■ TASK GOAL
Go through the entries below and count the lines where "degrees" occurs. Give nothing but that number.

■ DATA TO EXAMINE
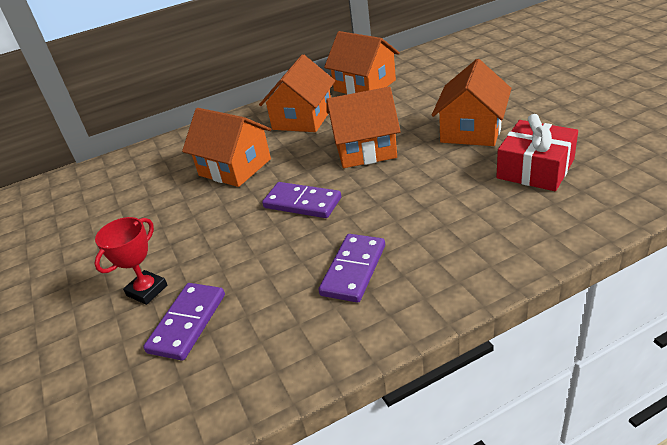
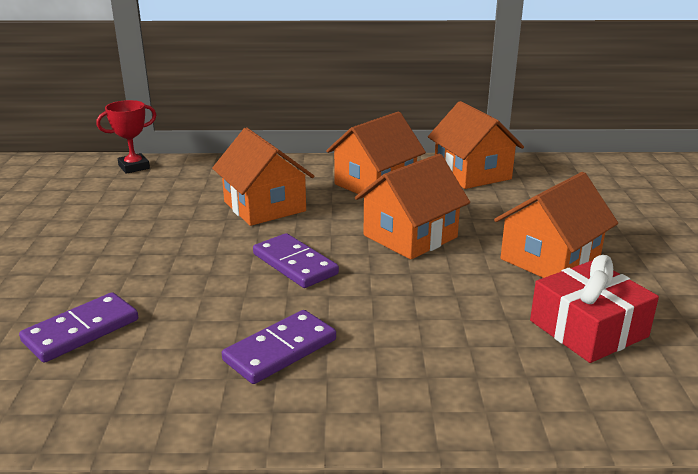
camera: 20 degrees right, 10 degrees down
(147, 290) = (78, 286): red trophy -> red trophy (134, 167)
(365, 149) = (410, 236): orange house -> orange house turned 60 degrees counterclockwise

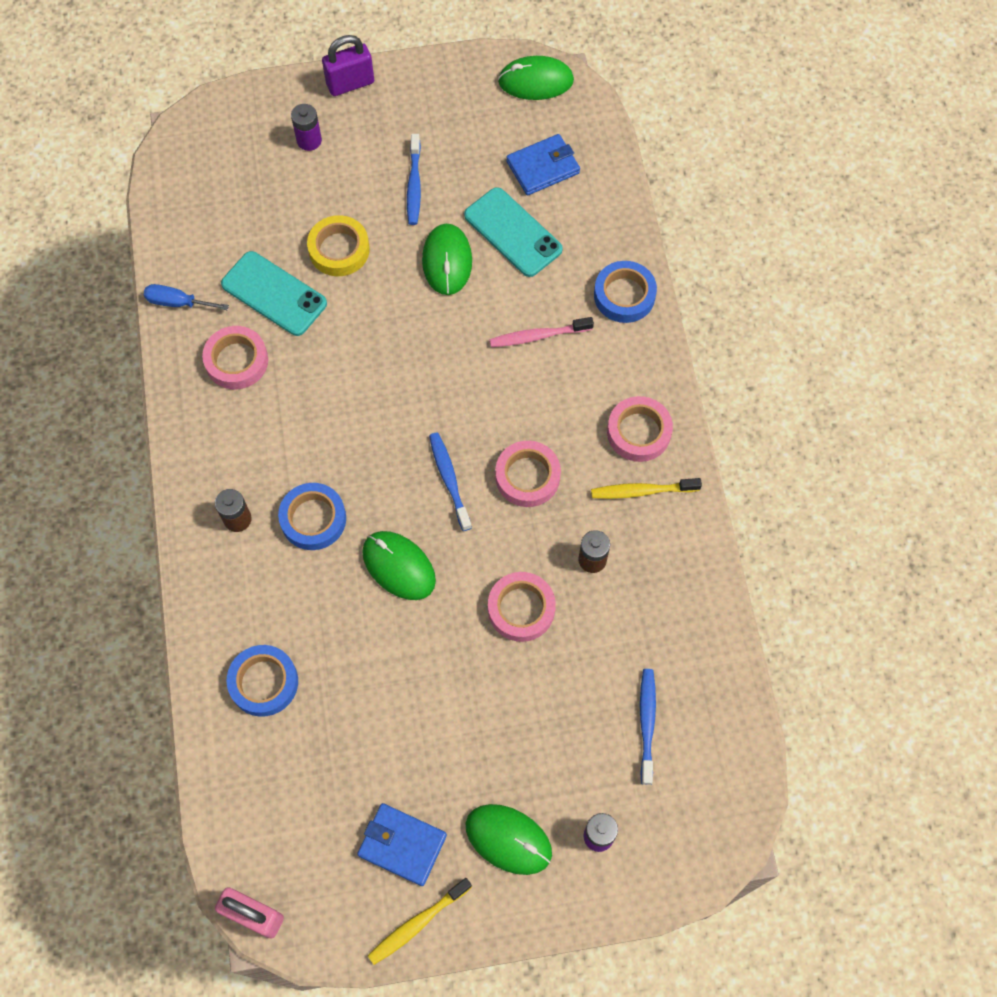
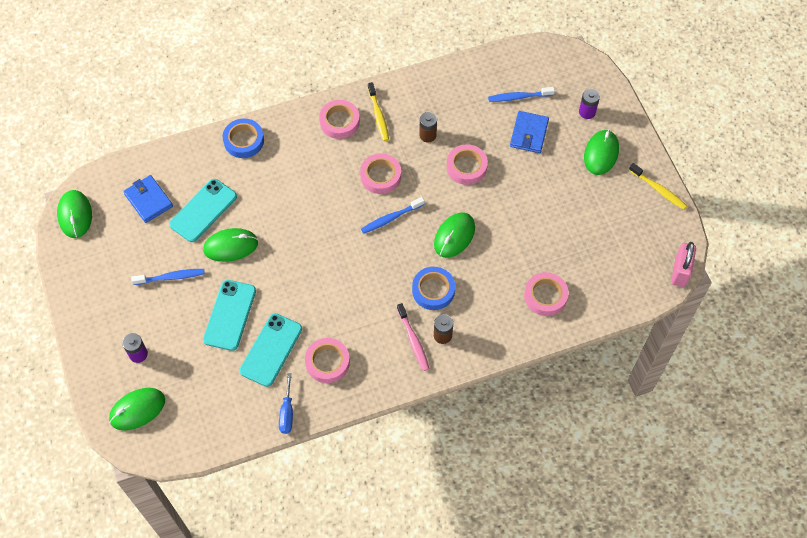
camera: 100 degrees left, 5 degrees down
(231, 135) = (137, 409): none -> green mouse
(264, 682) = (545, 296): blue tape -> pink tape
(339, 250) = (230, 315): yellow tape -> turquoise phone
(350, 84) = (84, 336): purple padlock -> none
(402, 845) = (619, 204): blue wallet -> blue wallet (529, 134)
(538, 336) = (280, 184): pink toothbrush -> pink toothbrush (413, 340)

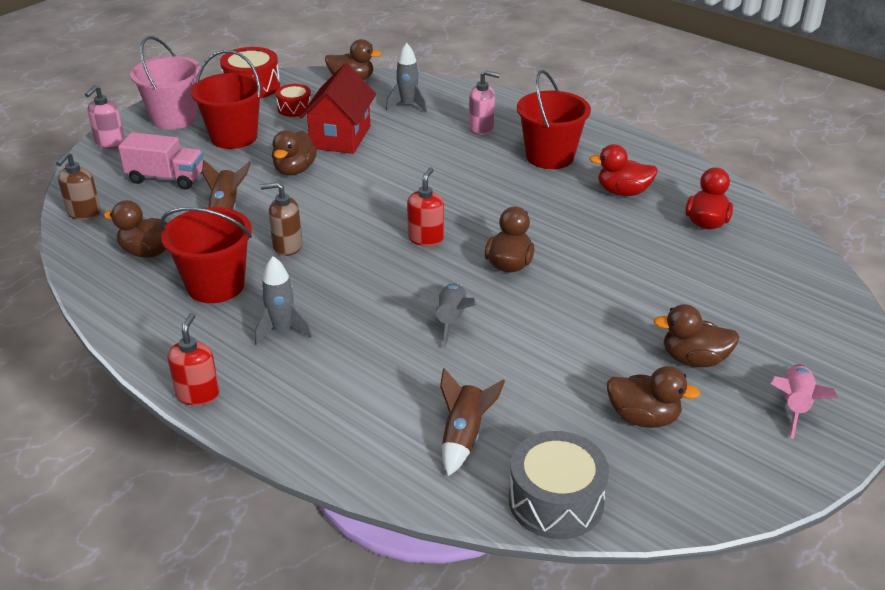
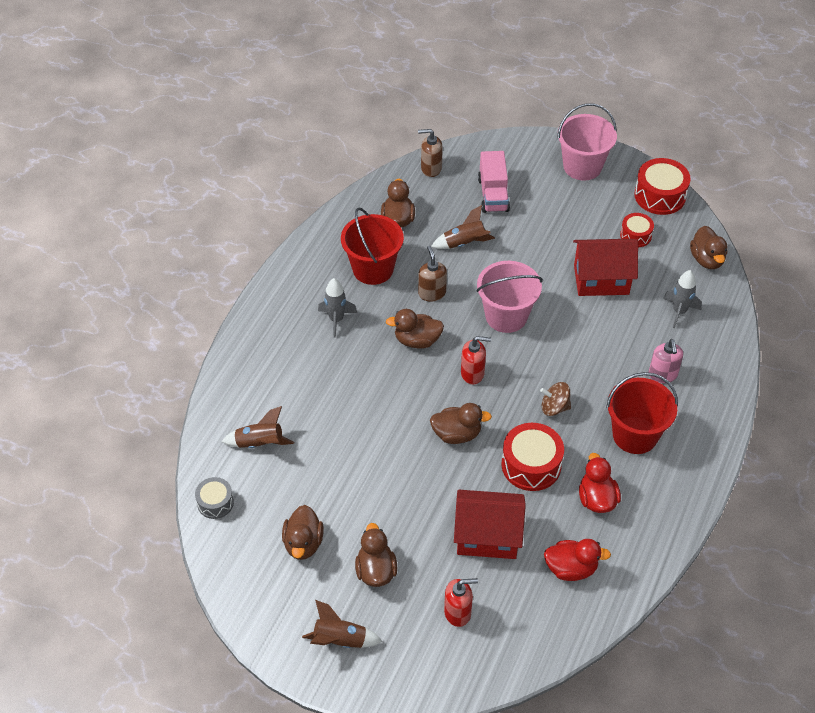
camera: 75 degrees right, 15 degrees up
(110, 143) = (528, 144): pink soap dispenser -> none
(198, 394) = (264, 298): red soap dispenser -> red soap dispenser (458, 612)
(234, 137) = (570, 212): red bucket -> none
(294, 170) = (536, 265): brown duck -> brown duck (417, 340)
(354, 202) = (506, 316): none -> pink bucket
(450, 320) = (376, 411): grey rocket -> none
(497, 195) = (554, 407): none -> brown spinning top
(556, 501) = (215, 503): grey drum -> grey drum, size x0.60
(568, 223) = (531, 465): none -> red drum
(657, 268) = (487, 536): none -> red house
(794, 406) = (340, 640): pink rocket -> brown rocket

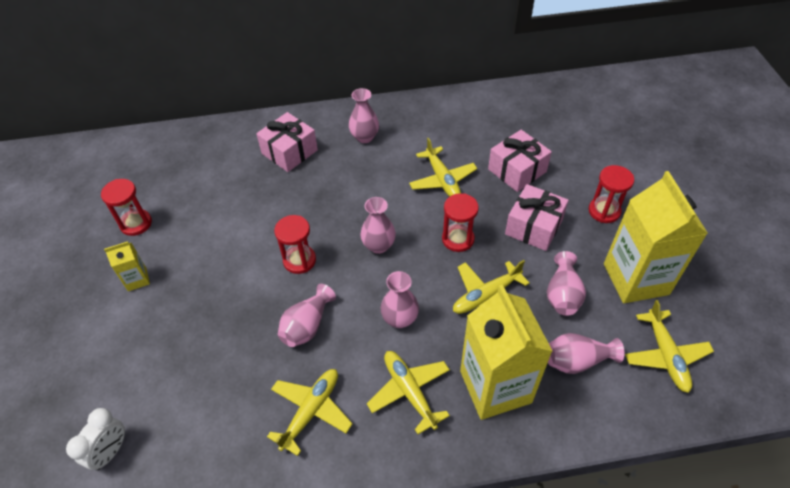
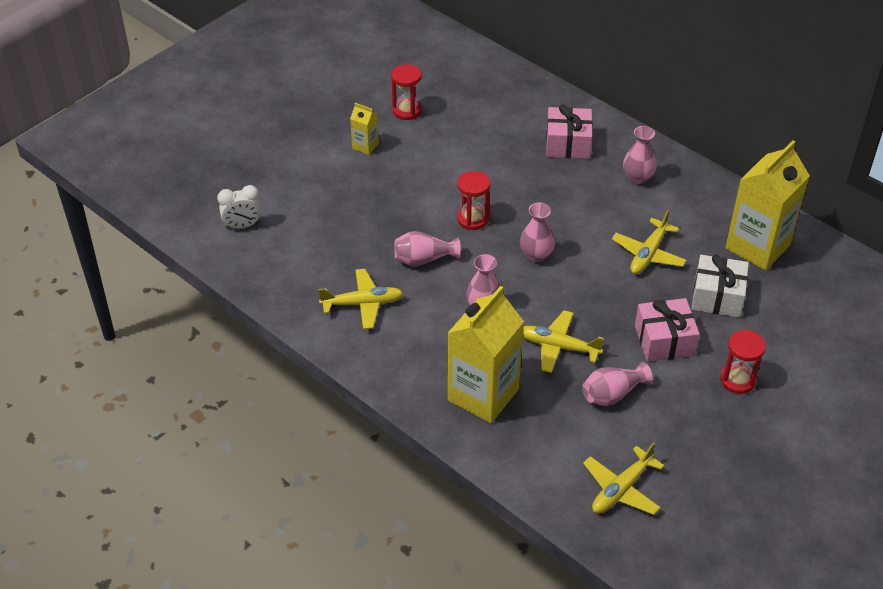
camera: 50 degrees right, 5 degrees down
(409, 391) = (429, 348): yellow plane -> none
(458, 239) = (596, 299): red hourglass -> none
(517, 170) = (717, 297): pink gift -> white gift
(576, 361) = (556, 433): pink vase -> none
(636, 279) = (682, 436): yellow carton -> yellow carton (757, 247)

■ REPLY
5